WHAT IS REQUIRED
Filter the material below and copy out every line that contains the string "appoggiatura".

Dataset excerpt:
[BEGIN]

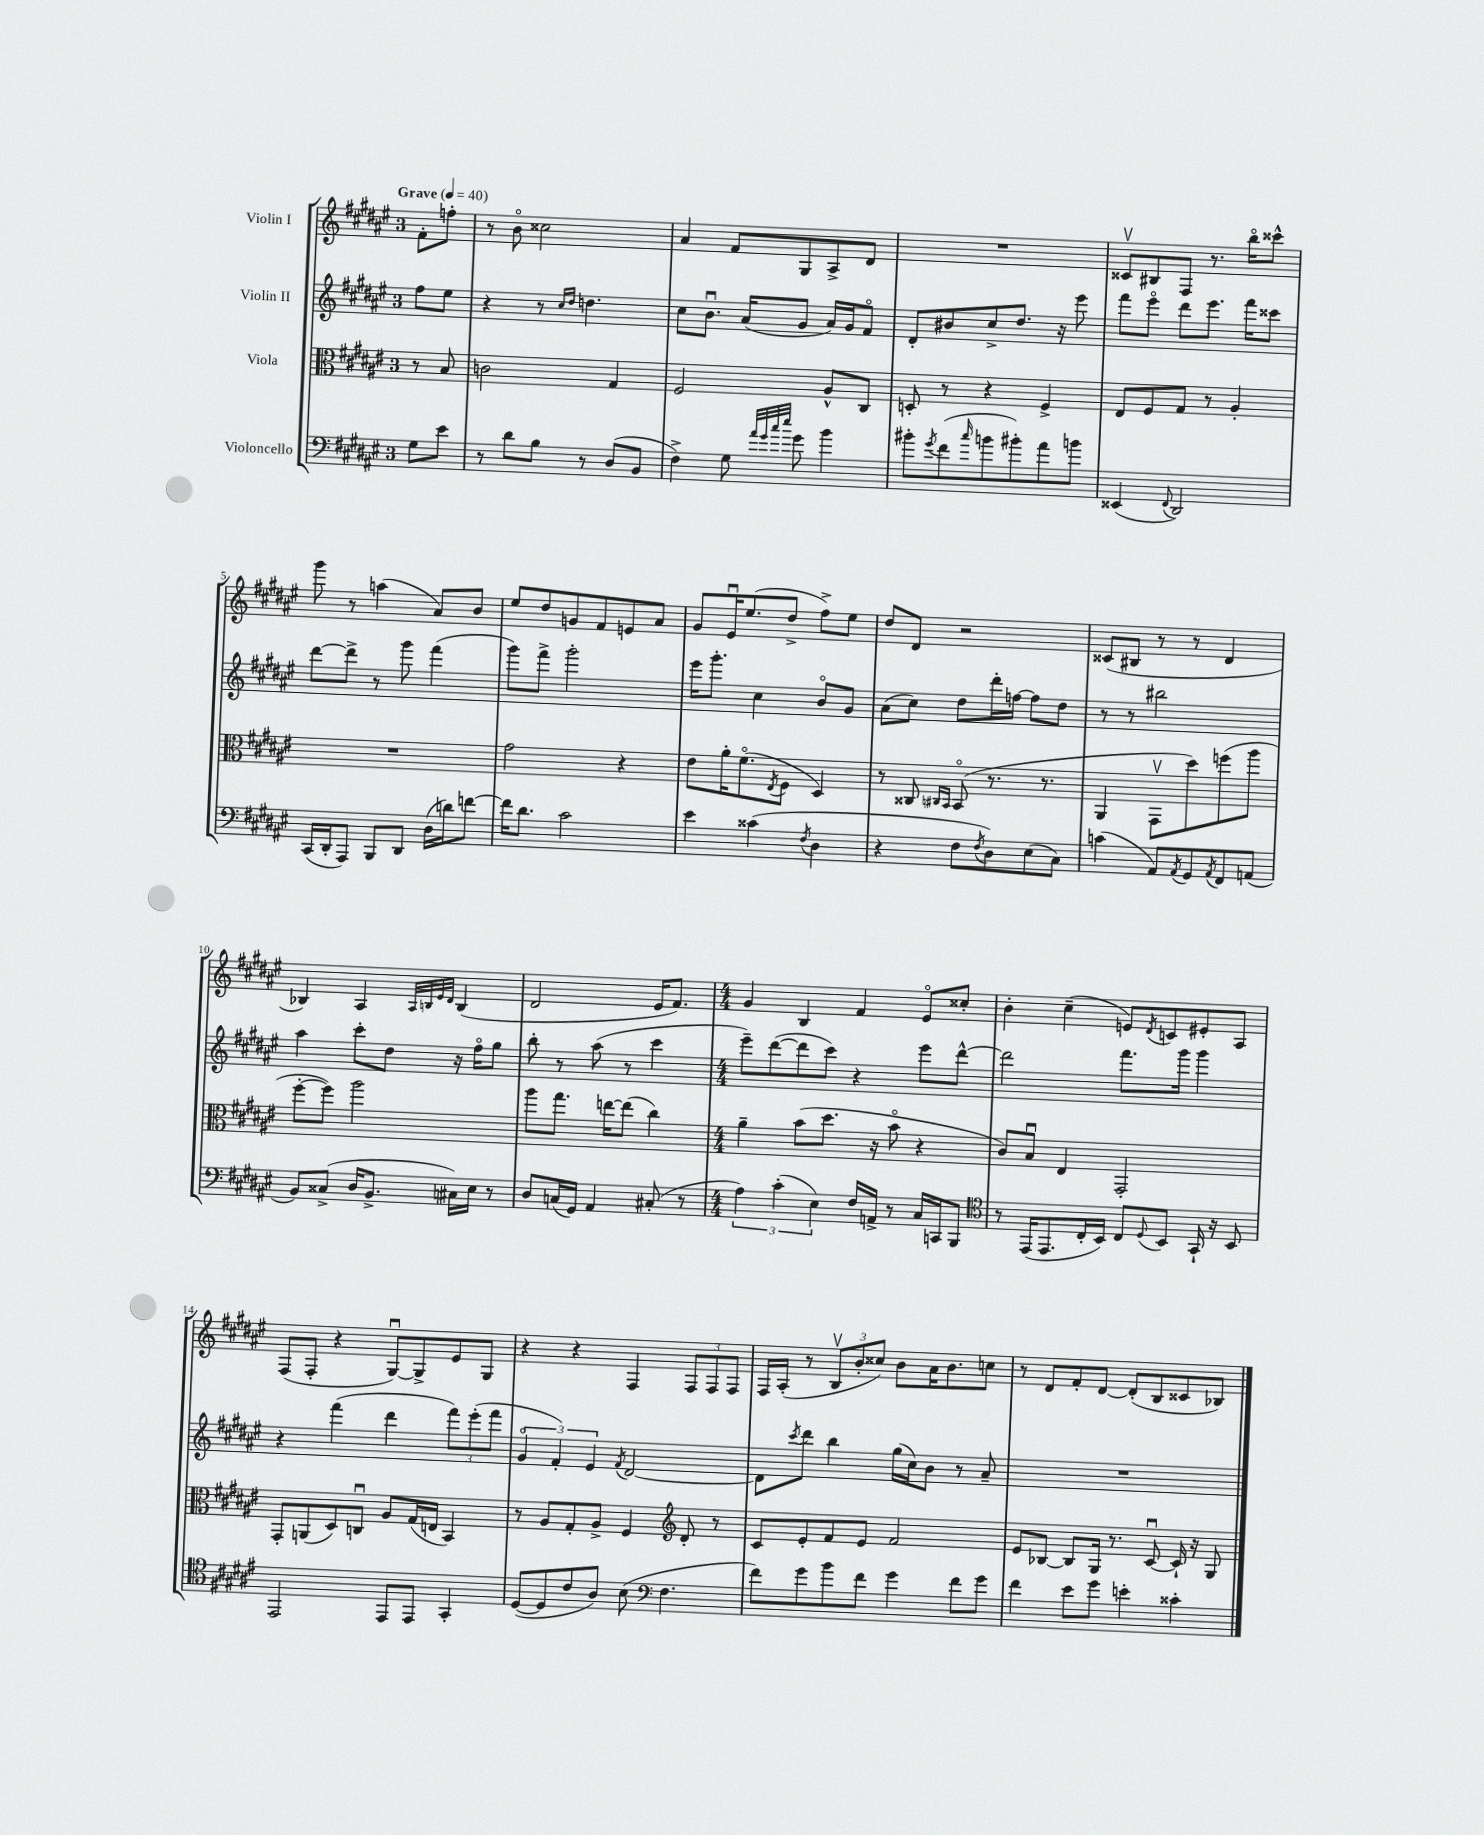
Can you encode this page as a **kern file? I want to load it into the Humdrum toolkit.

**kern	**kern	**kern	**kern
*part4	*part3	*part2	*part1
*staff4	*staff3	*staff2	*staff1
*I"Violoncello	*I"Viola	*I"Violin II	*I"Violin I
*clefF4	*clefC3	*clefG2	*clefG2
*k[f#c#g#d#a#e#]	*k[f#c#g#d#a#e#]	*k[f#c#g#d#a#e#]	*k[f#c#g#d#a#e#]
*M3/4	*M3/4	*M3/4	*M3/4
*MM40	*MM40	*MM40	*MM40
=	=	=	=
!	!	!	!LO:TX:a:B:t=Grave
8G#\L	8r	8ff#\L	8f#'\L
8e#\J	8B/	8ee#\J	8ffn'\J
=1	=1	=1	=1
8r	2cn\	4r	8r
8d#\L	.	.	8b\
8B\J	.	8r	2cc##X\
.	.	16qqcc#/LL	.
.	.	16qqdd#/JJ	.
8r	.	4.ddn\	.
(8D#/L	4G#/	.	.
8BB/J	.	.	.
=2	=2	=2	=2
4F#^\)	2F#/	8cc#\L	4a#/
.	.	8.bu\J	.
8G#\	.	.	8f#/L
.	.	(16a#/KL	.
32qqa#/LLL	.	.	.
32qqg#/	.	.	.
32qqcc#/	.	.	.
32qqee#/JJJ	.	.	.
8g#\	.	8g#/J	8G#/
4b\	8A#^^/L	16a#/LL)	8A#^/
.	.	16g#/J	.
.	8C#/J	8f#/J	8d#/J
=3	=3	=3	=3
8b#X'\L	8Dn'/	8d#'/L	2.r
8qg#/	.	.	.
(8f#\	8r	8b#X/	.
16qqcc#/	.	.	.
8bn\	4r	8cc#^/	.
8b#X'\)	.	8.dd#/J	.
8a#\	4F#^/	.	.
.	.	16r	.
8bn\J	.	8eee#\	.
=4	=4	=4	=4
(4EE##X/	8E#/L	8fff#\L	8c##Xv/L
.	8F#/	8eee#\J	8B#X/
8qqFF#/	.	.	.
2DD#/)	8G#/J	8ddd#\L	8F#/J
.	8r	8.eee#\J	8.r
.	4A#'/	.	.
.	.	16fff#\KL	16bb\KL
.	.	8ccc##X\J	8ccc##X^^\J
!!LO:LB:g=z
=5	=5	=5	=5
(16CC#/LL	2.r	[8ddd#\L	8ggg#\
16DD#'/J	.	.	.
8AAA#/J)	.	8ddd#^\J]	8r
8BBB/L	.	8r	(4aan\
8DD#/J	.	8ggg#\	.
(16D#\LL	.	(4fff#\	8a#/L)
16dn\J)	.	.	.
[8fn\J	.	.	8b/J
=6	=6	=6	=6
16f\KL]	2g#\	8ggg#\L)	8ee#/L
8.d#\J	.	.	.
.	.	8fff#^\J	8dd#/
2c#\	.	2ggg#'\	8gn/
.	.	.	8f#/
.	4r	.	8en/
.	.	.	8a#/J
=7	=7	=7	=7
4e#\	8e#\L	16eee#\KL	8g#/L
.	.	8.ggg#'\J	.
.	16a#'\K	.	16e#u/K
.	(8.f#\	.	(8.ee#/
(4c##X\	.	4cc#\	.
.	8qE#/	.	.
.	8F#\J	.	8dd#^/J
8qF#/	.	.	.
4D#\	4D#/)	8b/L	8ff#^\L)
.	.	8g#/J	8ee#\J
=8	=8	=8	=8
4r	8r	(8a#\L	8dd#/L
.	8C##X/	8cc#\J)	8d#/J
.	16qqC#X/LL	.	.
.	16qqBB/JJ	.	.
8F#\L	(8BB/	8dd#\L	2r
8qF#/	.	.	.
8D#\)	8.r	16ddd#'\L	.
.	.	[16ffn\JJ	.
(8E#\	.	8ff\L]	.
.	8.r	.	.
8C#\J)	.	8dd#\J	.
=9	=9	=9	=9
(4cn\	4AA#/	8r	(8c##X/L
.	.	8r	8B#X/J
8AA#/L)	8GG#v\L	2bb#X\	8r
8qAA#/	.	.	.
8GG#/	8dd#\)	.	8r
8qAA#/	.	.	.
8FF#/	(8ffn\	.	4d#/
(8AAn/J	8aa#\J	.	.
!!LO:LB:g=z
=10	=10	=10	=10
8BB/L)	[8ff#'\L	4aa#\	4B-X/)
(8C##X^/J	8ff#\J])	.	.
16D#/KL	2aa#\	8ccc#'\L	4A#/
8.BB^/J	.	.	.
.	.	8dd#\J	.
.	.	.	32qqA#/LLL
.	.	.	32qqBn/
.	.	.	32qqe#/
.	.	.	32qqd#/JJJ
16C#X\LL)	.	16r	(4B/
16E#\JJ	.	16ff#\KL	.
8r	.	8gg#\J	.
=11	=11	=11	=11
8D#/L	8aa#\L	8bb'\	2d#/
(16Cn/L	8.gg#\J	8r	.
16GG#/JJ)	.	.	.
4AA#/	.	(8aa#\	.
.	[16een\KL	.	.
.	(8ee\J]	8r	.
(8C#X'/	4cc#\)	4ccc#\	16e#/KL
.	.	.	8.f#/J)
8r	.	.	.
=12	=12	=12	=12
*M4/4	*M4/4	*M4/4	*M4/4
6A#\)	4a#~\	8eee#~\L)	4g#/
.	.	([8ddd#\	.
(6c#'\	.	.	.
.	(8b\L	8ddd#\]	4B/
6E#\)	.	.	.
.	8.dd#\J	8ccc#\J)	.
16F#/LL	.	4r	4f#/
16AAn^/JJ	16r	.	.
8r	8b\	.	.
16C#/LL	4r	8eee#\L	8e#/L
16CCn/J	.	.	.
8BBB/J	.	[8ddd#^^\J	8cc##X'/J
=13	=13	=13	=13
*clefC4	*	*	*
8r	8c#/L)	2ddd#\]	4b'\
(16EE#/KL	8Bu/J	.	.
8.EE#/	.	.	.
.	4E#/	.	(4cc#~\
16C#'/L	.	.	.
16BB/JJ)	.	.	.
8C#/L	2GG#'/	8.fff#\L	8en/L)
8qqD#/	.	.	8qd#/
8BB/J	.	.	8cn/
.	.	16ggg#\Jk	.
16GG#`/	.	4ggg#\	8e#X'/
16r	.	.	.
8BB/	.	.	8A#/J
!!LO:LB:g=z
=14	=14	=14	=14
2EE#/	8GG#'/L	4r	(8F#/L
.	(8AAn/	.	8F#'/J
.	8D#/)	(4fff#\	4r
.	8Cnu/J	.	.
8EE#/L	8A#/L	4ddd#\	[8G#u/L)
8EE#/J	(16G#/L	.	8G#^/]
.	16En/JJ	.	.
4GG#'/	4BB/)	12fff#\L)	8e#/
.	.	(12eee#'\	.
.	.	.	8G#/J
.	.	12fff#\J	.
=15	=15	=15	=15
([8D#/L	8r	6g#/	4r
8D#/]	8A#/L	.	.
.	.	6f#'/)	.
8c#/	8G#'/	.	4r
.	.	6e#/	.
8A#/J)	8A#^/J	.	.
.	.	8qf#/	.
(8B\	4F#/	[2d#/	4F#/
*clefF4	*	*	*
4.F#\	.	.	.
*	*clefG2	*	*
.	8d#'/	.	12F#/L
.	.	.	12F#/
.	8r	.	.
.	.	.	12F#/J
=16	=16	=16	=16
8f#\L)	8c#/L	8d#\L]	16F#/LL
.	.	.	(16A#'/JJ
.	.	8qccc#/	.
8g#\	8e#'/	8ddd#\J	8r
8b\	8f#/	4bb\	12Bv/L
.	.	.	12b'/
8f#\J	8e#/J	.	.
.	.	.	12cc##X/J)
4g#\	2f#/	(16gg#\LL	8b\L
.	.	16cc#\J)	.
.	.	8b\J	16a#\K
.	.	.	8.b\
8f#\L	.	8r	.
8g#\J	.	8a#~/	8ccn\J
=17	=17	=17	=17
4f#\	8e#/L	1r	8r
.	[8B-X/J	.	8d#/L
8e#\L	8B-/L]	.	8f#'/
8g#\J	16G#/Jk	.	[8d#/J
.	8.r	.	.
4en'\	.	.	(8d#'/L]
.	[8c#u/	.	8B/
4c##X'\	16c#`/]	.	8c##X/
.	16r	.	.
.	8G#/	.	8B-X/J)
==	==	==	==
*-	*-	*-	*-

[END]
[BEGIN]

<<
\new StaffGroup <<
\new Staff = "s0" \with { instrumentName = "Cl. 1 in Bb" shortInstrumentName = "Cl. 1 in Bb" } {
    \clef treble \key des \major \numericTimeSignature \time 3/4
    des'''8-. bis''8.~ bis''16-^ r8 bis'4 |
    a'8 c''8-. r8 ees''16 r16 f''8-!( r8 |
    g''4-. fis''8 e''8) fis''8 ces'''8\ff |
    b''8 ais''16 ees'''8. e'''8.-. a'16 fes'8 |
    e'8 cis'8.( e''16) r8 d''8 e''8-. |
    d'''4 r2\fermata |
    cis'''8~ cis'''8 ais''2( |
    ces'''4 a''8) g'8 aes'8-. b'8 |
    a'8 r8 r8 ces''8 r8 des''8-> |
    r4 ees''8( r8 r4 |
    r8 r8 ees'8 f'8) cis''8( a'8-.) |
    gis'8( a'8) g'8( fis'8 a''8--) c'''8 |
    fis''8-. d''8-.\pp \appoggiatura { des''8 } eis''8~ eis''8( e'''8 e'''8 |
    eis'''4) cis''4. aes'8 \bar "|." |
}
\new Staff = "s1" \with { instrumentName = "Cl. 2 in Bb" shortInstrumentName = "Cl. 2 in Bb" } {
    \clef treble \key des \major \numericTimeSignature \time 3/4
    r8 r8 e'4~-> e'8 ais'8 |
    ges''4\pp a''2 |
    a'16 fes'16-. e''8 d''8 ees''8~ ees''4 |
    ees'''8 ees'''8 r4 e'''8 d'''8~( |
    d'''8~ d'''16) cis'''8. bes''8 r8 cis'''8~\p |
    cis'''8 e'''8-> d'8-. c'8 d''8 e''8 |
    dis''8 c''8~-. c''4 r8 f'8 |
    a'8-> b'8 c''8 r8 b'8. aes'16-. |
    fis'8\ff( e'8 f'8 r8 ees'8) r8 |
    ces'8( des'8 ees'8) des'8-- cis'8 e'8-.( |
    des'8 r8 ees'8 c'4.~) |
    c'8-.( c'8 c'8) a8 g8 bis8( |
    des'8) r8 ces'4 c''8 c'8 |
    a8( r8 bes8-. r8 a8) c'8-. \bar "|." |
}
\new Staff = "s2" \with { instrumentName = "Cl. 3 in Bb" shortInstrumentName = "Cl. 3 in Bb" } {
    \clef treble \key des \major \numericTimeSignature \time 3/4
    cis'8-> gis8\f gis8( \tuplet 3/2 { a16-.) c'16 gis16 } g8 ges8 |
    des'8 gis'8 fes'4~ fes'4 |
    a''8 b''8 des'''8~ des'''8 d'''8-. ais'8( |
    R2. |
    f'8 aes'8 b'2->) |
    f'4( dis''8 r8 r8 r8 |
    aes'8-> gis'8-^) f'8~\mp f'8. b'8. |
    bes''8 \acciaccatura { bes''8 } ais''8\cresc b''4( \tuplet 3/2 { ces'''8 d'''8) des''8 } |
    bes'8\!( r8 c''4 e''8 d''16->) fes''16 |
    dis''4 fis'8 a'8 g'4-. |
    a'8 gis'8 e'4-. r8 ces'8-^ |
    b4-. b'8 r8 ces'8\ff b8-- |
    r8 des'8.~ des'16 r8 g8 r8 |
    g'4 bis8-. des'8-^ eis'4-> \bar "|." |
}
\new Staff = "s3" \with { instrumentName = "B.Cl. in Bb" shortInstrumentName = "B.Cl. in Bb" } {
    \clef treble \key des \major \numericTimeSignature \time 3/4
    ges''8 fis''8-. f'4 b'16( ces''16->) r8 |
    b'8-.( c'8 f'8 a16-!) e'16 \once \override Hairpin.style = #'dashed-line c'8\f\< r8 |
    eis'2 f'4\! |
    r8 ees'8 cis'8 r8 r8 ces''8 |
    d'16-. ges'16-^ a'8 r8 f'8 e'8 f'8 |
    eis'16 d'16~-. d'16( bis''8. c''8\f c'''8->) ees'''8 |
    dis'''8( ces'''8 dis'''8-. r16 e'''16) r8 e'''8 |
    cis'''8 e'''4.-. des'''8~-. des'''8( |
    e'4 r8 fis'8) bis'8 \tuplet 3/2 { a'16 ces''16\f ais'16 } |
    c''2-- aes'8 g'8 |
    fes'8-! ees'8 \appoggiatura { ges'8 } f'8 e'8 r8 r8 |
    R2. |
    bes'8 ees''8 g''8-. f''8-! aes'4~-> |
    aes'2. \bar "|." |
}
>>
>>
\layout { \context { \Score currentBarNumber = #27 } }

[END]

RESPONSE FOR THIS EXERCISE
    fis''8-. d''8-.\pp \appoggiatura { des''8 } eis''8~ eis''8( e'''8 e'''8 |
    fes'8-! ees'8 \appoggiatura { ges'8 } f'8 e'8 r8 r8 |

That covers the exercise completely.